Exercise directions ▸
Output the records exactly as they appear, with no pictures included.

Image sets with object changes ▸

▬▬▬

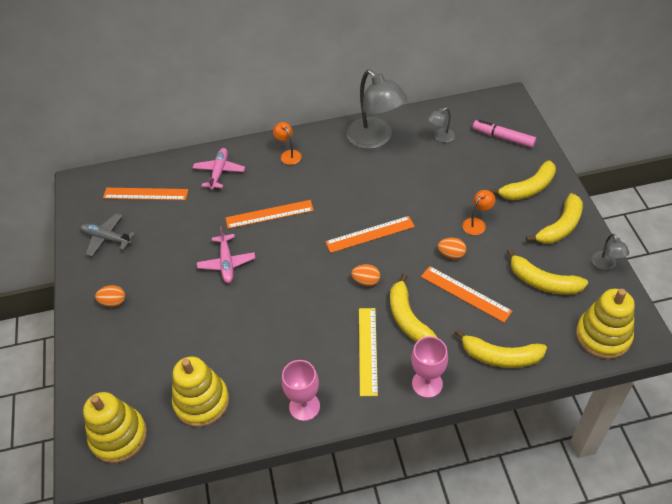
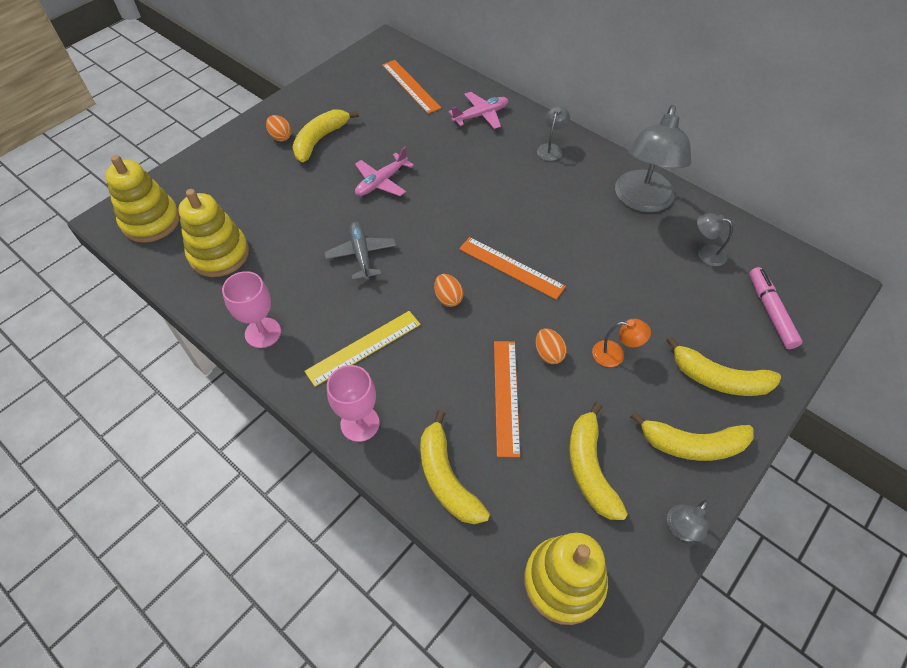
camera: 50 degrees right, 5 degrees up
(106, 238) = (342, 93): grey plane -> grey plane (361, 254)
(269, 214) = (464, 178): orange ruler -> none
(288, 154) = (551, 148): orange lamp -> grey lamp
(408, 318) = (430, 360): yellow banana -> yellow banana (320, 140)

▬▬▬

Response below ▸
camera: 50 degrees right, 5 degrees up
(106, 238) = (342, 93): grey plane -> grey plane (361, 254)
(269, 214) = (464, 178): orange ruler -> none
(288, 154) = (551, 148): orange lamp -> grey lamp
(408, 318) = (430, 360): yellow banana -> yellow banana (320, 140)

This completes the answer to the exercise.